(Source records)
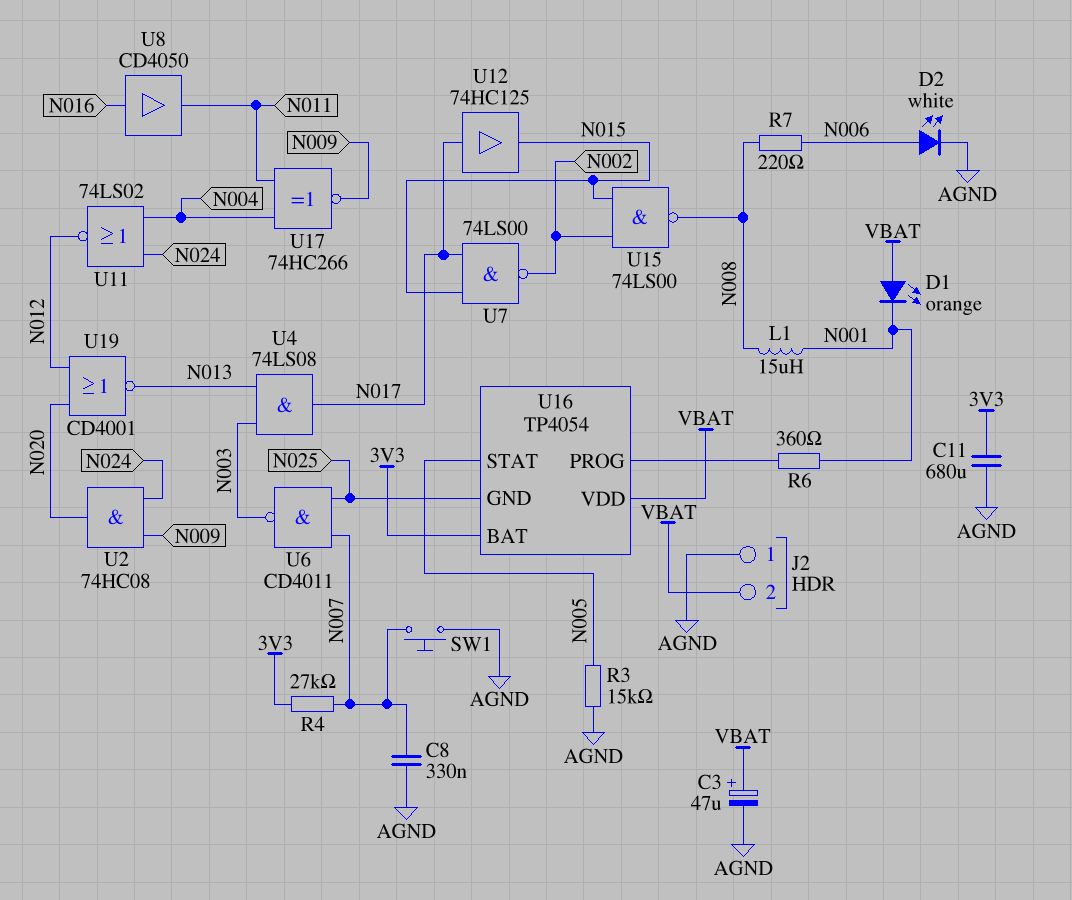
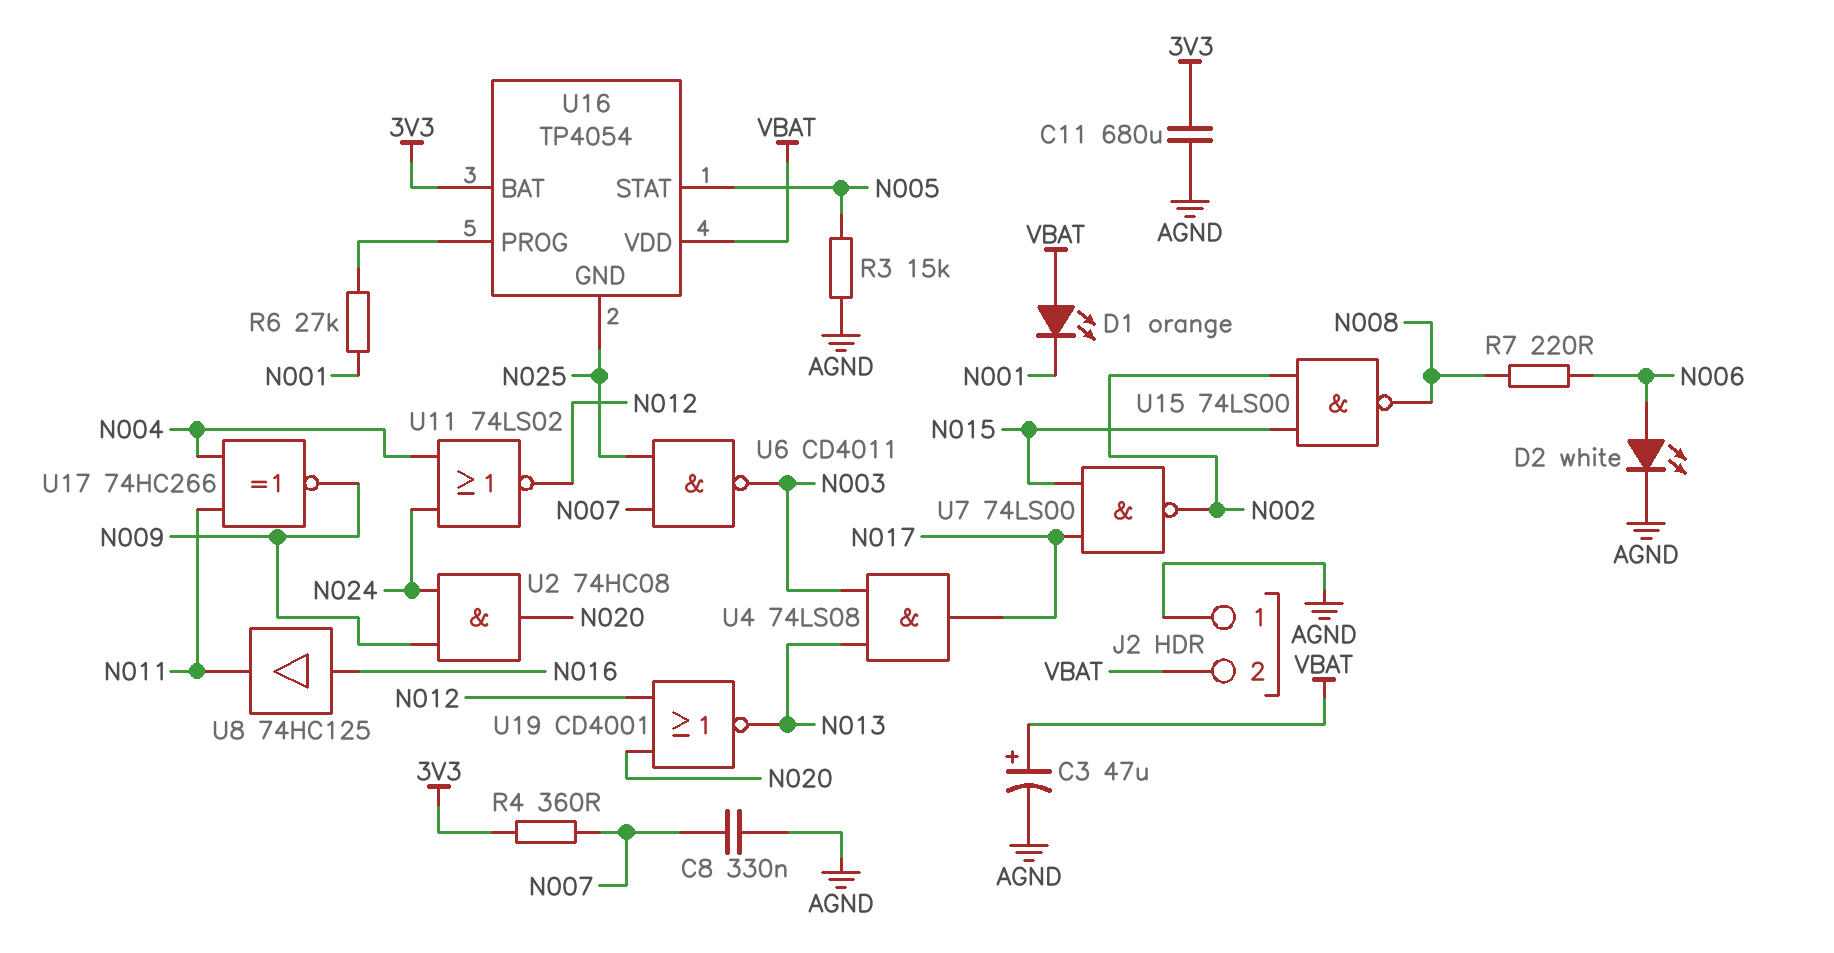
L1: 15uH (N001, N008) -> none
R4: 27k (3V3, N007) -> 360 (3V3, N007)
R6: 360 (N001, U16/PROG) -> 27k (N001, U16/PROG)
SW1: button (AGND, N007) -> none
U8: buffer CD4050 (in N016, out N011) -> buffer 74HC125 (in N016, out N011)
U12: buffer 74HC125 (in N017, out N015) -> none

• _Your goal_
Go line by line through the data, copying each one that contains the word "none".

• _Answer for the task_
L1: 15uH (N001, N008) -> none
SW1: button (AGND, N007) -> none
U12: buffer 74HC125 (in N017, out N015) -> none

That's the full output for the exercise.